## Instructions for the task:
Count the lines below that hold the string "yellow". Give only that number.

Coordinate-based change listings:

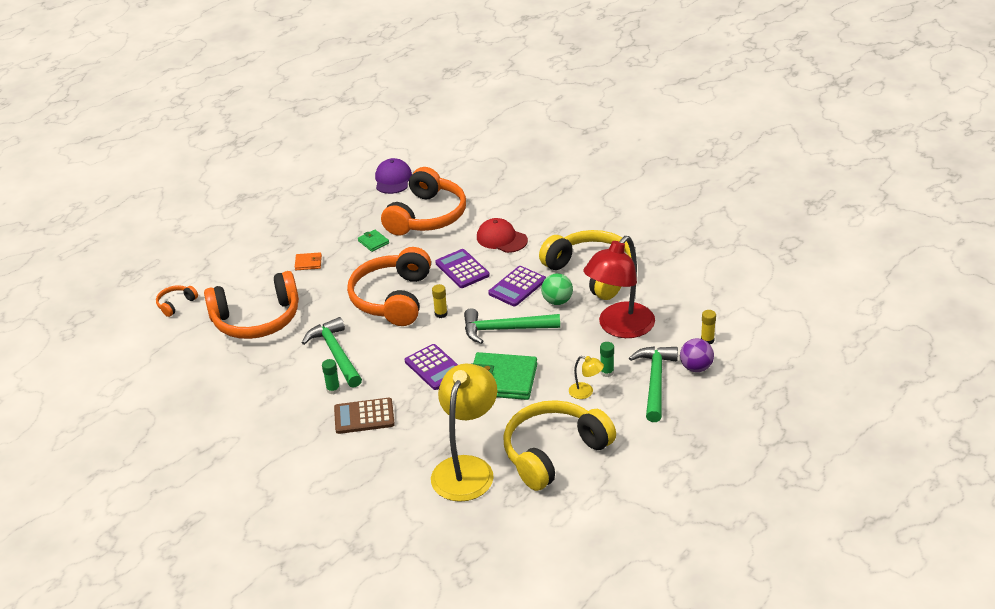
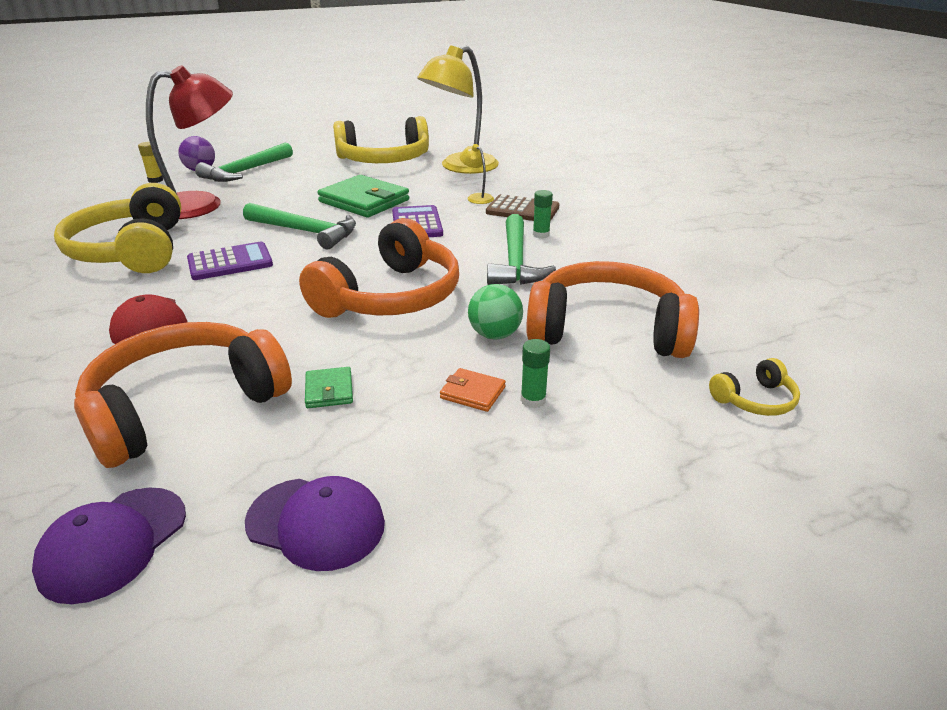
camera: 155 degrees left, 5 degrees down
(176, 304) = (755, 400): orange headphones -> yellow headphones
(333, 204) = (316, 523): none -> purple cap
(441, 314) = (352, 263): yellow glue stick -> none
(462, 269) = (259, 302): purple calculator -> none
(557, 301) = (215, 238): green ball -> green ball (495, 335)
(586, 392) = (308, 179): yellow lamp -> yellow lamp (477, 197)
(607, 372) = (270, 184): green glue stick -> green glue stick (533, 400)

## Solution to this exercise:
3